[Revision comparison data]
++++++++++
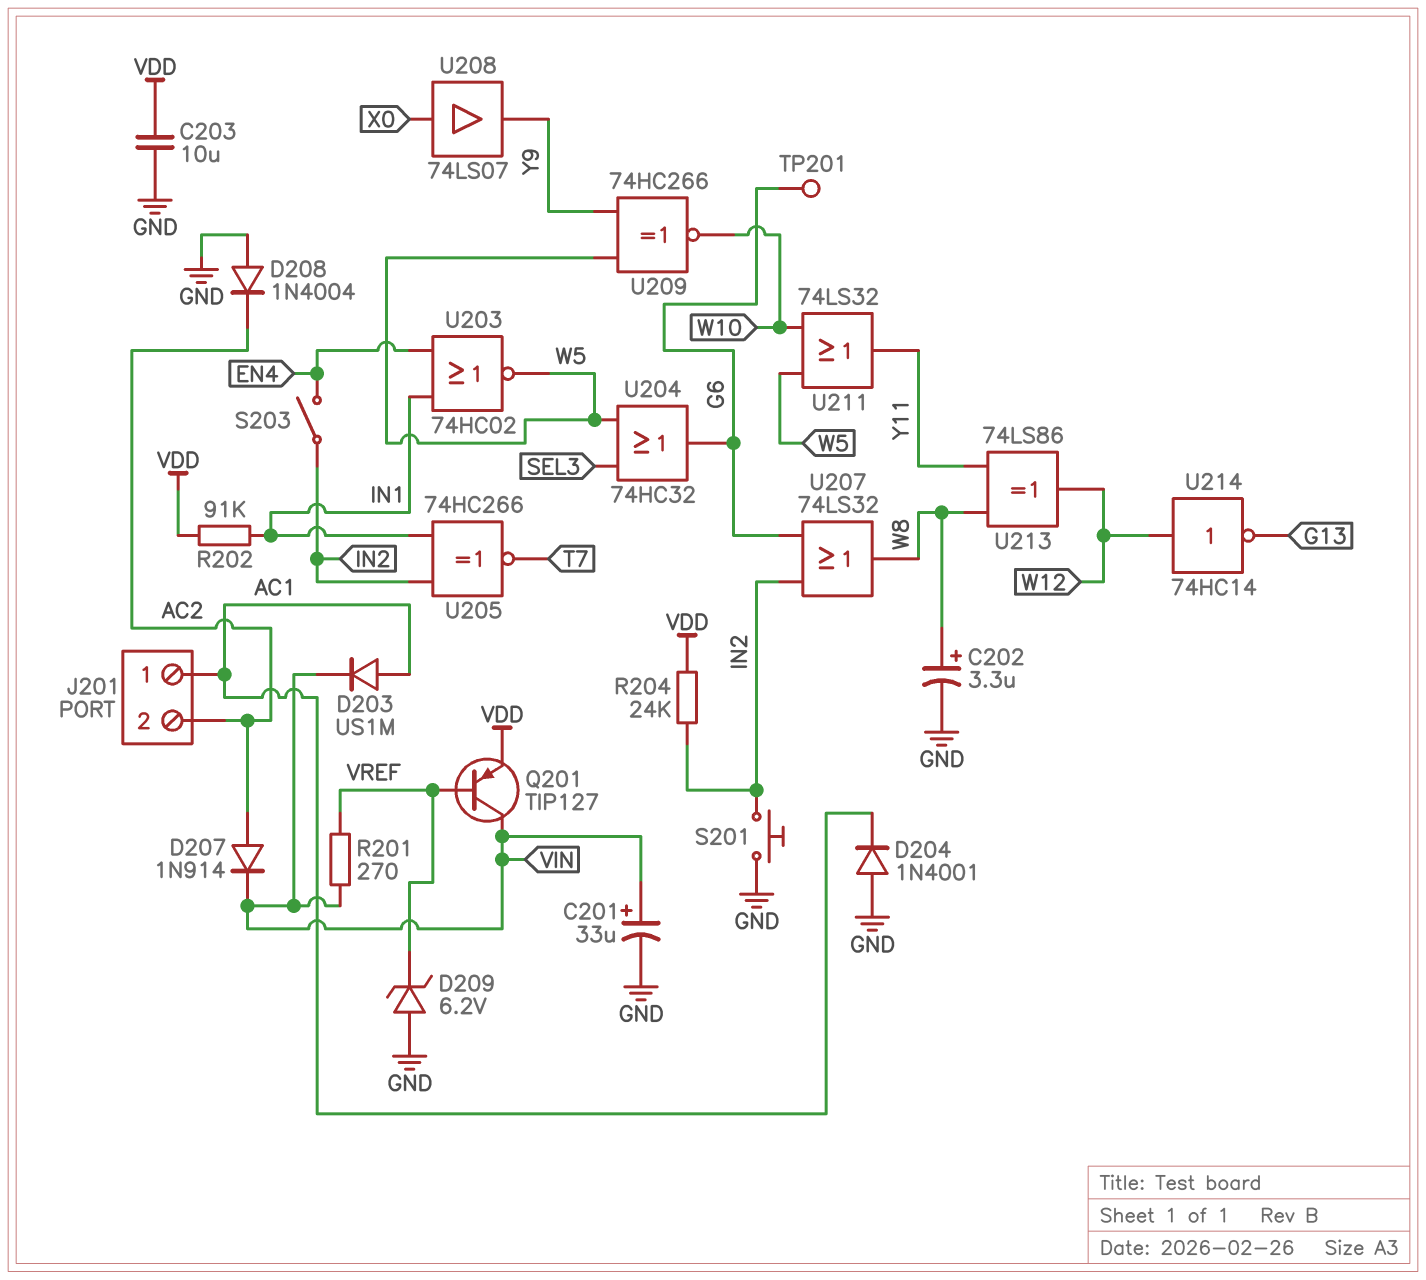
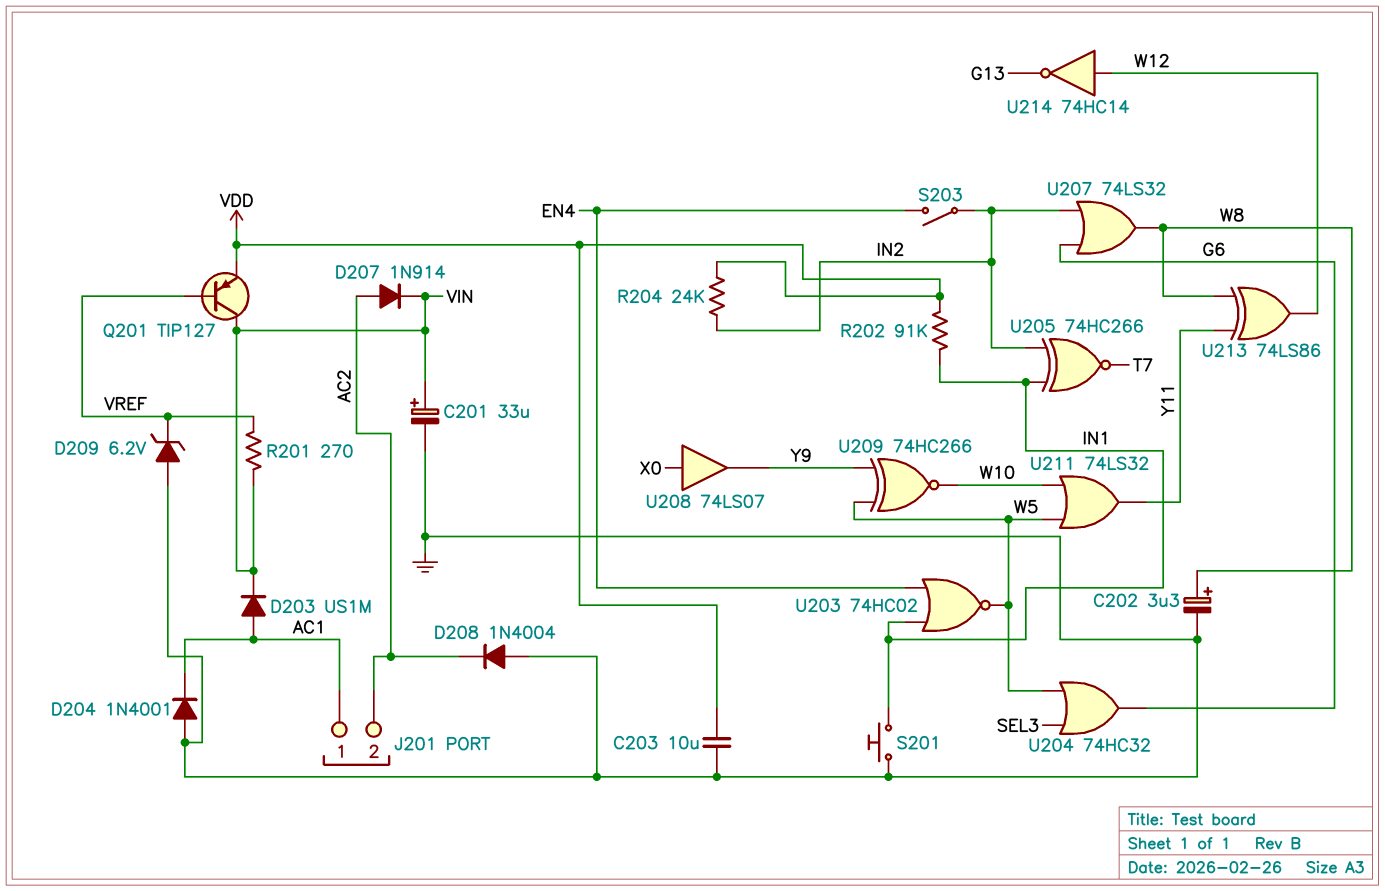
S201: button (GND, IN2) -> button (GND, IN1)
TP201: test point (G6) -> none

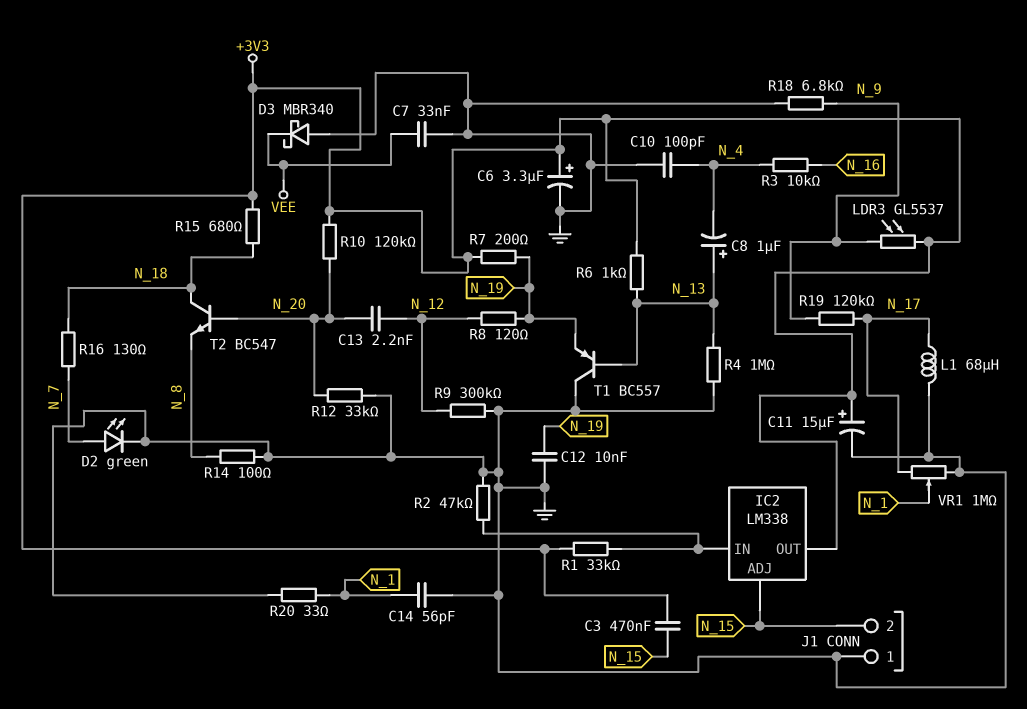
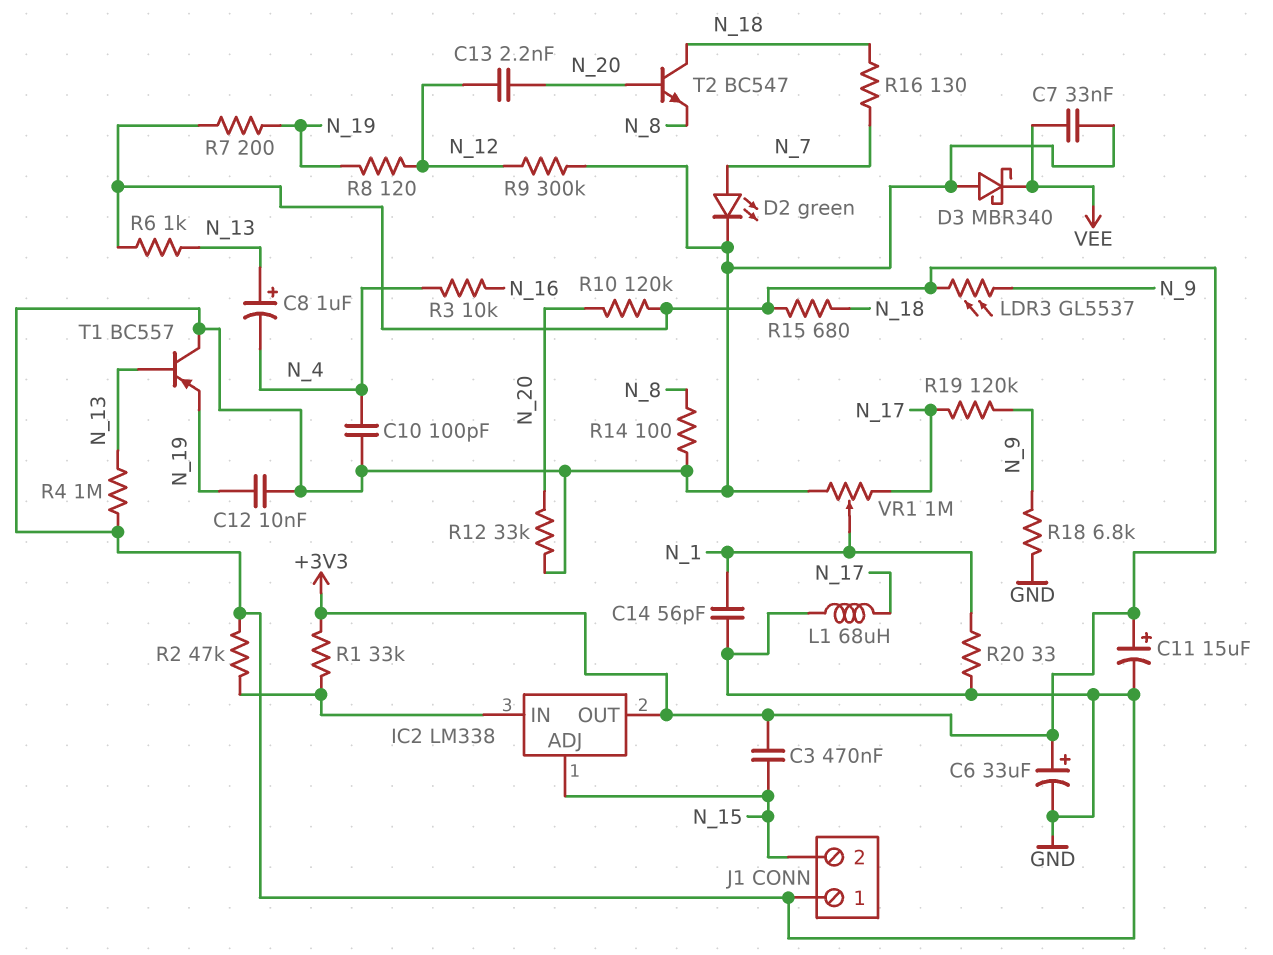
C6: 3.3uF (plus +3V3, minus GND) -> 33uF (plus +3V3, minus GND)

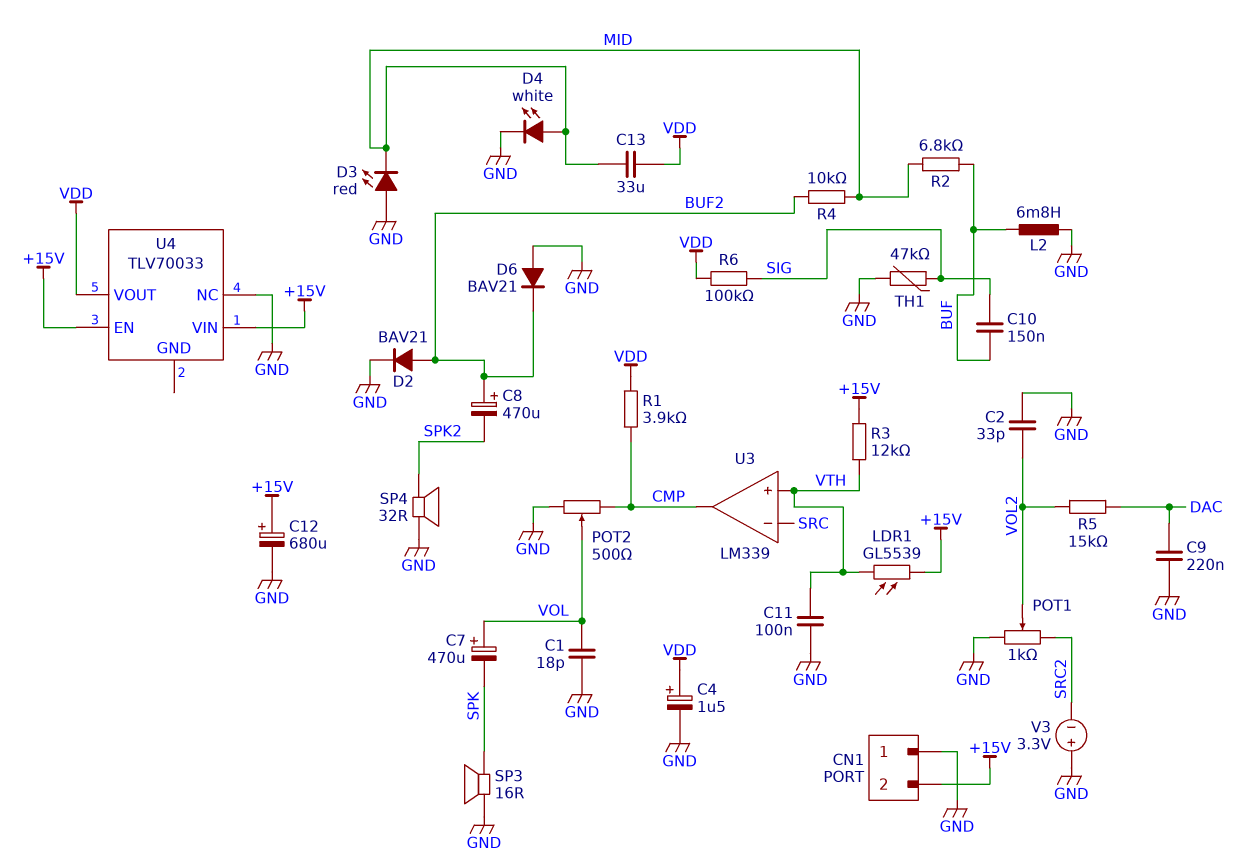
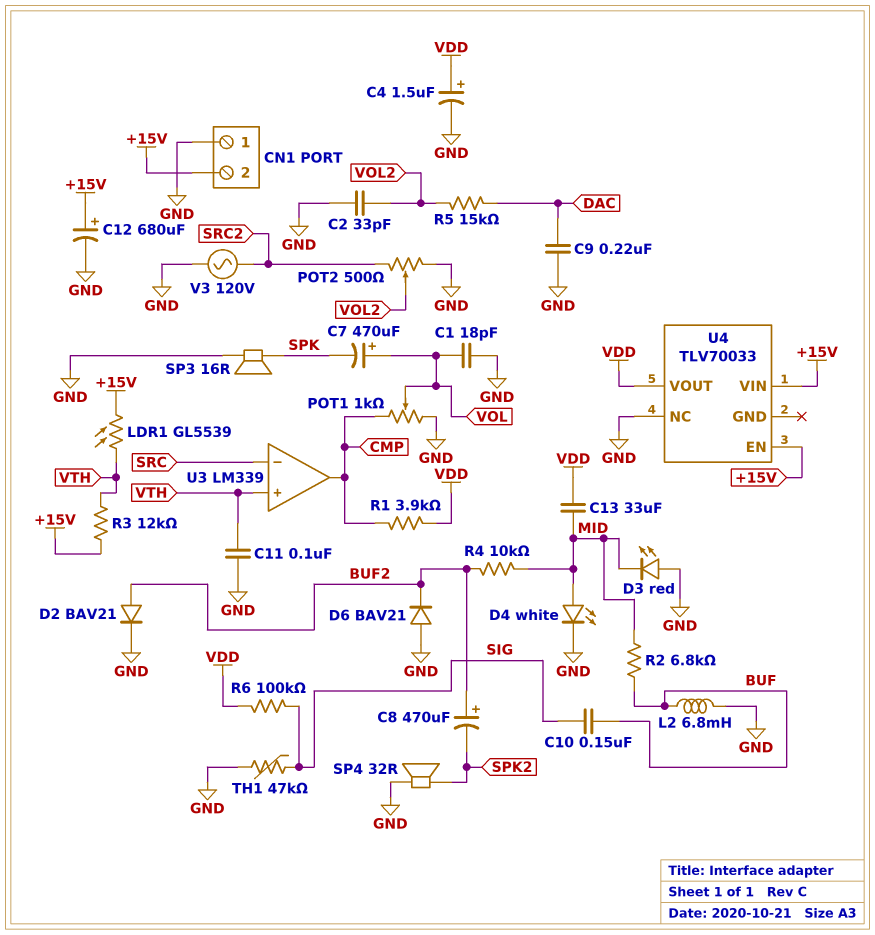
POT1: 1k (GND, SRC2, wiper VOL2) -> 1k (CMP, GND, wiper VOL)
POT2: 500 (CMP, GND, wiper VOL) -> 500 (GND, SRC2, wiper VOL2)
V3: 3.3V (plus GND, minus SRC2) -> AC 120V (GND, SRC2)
++++++++++
> _Exercise prompt_:
Output every record above word for word, omitting any pictures they contain.

> _Expected answer_:
S201: button (GND, IN2) -> button (GND, IN1)
TP201: test point (G6) -> none

C6: 3.3uF (plus +3V3, minus GND) -> 33uF (plus +3V3, minus GND)

POT1: 1k (GND, SRC2, wiper VOL2) -> 1k (CMP, GND, wiper VOL)
POT2: 500 (CMP, GND, wiper VOL) -> 500 (GND, SRC2, wiper VOL2)
V3: 3.3V (plus GND, minus SRC2) -> AC 120V (GND, SRC2)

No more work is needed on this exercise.